┏━━
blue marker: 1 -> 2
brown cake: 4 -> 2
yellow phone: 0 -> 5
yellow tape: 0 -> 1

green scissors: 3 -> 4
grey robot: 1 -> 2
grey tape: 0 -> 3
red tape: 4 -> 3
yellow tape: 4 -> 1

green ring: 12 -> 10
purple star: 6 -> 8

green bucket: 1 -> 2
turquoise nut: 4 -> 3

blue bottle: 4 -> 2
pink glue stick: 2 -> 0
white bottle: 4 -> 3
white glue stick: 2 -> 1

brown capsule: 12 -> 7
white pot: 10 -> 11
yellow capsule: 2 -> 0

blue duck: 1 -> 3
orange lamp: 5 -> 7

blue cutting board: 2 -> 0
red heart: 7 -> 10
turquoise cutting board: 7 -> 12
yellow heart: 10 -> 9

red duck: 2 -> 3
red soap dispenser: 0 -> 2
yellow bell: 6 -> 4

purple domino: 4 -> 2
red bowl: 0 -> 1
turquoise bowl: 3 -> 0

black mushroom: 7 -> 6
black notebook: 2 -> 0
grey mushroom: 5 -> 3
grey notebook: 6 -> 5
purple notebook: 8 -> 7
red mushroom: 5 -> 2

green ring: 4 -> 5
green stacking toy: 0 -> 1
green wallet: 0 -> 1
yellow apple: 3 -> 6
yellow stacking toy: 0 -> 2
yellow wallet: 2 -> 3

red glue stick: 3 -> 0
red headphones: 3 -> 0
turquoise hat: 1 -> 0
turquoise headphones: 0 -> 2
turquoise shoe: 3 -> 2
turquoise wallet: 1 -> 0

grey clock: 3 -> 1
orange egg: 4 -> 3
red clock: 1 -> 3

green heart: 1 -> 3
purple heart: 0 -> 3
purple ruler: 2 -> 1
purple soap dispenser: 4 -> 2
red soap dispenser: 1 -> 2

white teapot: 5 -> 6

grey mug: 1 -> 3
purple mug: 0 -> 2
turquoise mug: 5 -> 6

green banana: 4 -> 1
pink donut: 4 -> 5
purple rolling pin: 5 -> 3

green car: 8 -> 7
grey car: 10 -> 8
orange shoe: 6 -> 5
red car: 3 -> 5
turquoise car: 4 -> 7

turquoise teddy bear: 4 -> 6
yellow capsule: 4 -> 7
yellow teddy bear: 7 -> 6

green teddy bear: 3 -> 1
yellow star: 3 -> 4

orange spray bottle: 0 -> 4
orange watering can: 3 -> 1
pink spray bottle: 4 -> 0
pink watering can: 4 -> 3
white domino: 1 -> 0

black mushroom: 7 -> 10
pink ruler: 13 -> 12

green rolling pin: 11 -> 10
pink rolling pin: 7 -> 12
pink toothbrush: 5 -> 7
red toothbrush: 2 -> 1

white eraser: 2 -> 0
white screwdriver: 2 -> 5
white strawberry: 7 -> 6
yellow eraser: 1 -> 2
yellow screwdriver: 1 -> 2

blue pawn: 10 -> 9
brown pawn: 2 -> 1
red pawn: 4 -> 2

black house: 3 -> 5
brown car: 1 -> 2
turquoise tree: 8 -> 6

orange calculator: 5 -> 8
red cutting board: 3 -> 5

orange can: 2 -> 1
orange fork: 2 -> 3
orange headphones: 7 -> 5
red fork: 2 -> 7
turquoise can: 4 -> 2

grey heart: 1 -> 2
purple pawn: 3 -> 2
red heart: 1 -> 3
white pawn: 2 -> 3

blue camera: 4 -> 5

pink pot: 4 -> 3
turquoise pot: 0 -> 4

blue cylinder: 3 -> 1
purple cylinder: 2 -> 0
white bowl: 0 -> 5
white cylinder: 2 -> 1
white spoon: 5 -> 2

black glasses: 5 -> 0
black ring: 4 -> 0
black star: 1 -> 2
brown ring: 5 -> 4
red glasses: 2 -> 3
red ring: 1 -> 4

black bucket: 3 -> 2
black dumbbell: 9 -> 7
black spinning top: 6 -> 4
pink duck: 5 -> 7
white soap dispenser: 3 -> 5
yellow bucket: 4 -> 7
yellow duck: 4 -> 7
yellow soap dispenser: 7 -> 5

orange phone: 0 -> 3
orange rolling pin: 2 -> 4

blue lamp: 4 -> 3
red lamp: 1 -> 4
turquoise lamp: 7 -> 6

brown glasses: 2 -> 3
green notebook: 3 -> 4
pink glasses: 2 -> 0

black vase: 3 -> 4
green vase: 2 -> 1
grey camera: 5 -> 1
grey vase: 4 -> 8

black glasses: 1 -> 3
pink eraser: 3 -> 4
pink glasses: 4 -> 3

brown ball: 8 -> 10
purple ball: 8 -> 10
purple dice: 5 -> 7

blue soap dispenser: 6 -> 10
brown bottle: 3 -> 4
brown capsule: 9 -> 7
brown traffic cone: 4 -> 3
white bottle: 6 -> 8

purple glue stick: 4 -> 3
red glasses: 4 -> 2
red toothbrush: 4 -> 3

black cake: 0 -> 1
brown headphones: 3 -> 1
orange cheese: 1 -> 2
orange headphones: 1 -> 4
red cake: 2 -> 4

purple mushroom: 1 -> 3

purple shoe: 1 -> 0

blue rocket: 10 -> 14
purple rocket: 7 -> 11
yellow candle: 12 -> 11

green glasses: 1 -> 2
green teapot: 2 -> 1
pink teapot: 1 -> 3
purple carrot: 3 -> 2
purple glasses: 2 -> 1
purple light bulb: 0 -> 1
┗━━
Assignment.
Beginning with the line containing "red clock: 1 -> 3" in the material above, copy every line exactly until you have copied the line containing "yellow capsule: 4 -> 7".

Your solution.
red clock: 1 -> 3

green heart: 1 -> 3
purple heart: 0 -> 3
purple ruler: 2 -> 1
purple soap dispenser: 4 -> 2
red soap dispenser: 1 -> 2

white teapot: 5 -> 6

grey mug: 1 -> 3
purple mug: 0 -> 2
turquoise mug: 5 -> 6

green banana: 4 -> 1
pink donut: 4 -> 5
purple rolling pin: 5 -> 3

green car: 8 -> 7
grey car: 10 -> 8
orange shoe: 6 -> 5
red car: 3 -> 5
turquoise car: 4 -> 7

turquoise teddy bear: 4 -> 6
yellow capsule: 4 -> 7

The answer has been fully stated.